- Opening Delimiter -

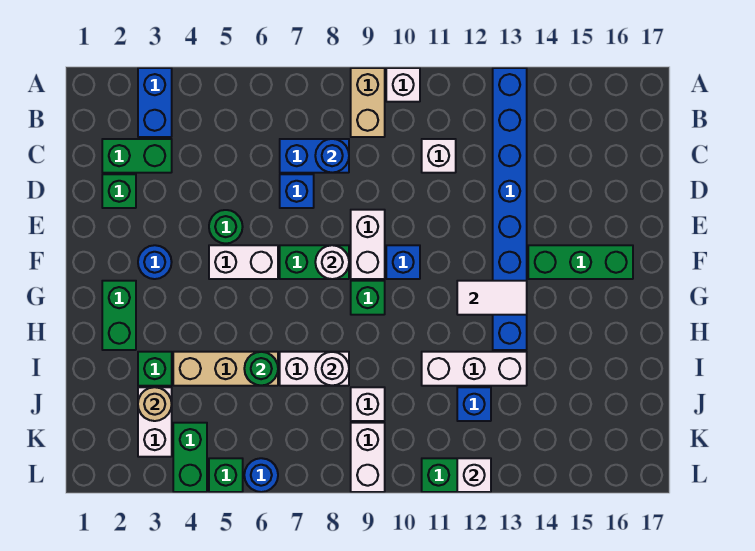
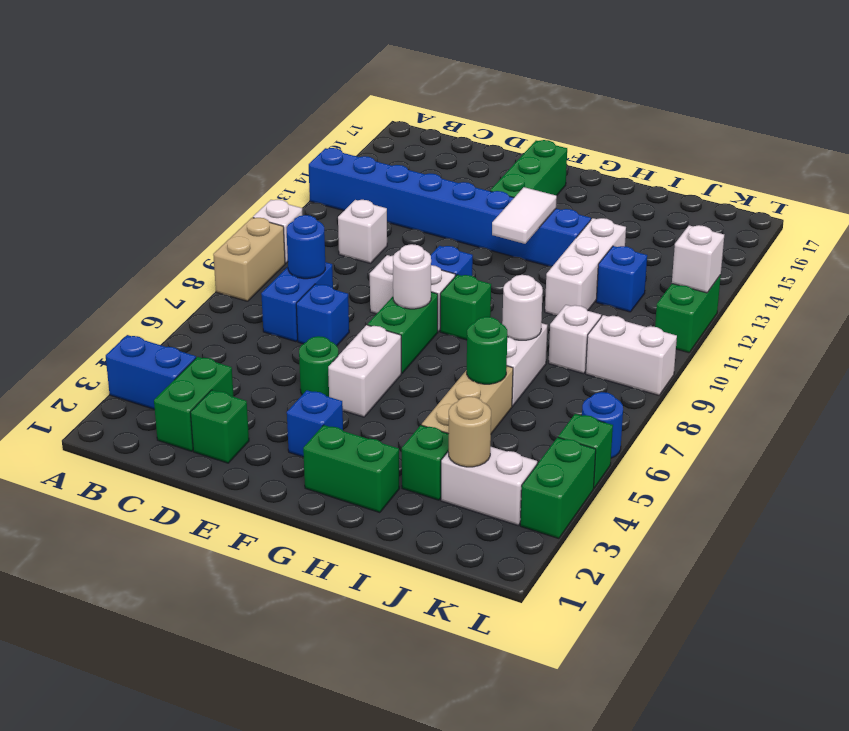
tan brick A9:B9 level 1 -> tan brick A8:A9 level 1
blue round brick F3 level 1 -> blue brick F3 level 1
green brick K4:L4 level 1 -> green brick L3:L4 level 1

- Closing Delimiter -

» **Assigned task**:
Exclude the pictures. Write out the remaining data exactly.

» **Solution to the problem**:
tan brick A9:B9 level 1 -> tan brick A8:A9 level 1
blue round brick F3 level 1 -> blue brick F3 level 1
green brick K4:L4 level 1 -> green brick L3:L4 level 1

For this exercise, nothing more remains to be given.